==== Records shown

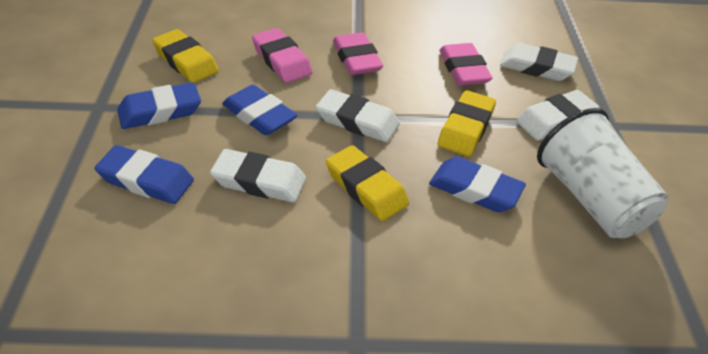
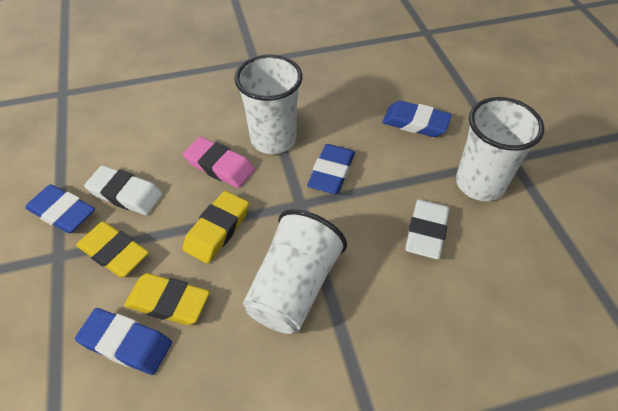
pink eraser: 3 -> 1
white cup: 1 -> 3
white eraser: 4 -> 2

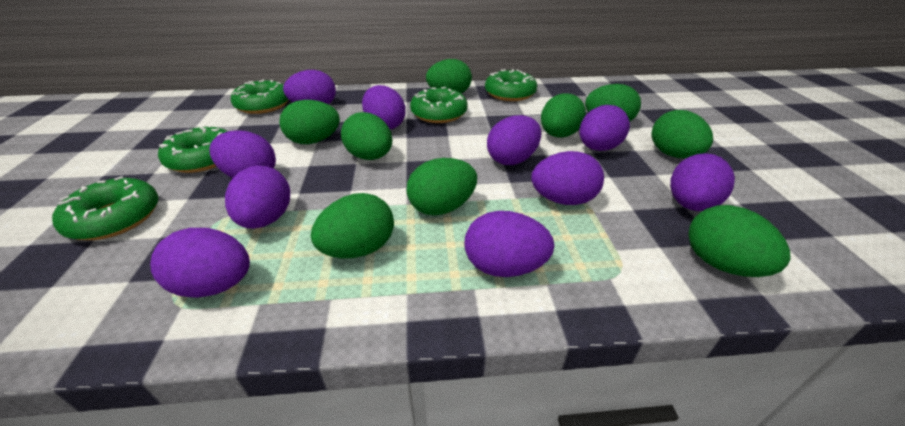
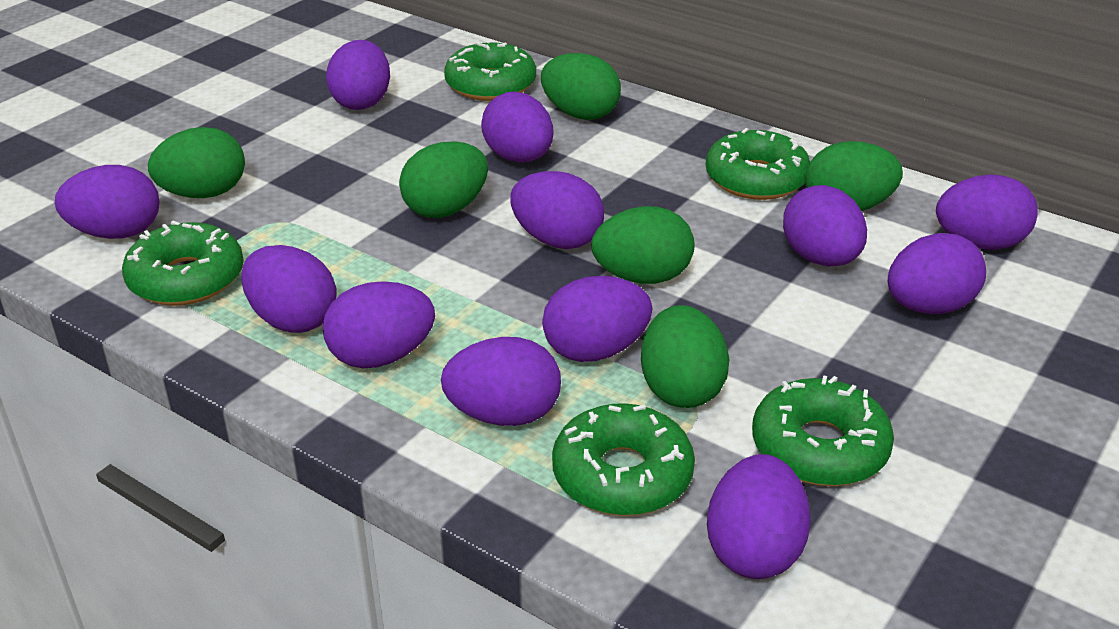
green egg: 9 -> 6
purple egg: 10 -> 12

========

### Work request
Leave the pictures behind and transcribe every record above exactly.

### Your response
pink eraser: 3 -> 1
white cup: 1 -> 3
white eraser: 4 -> 2

green egg: 9 -> 6
purple egg: 10 -> 12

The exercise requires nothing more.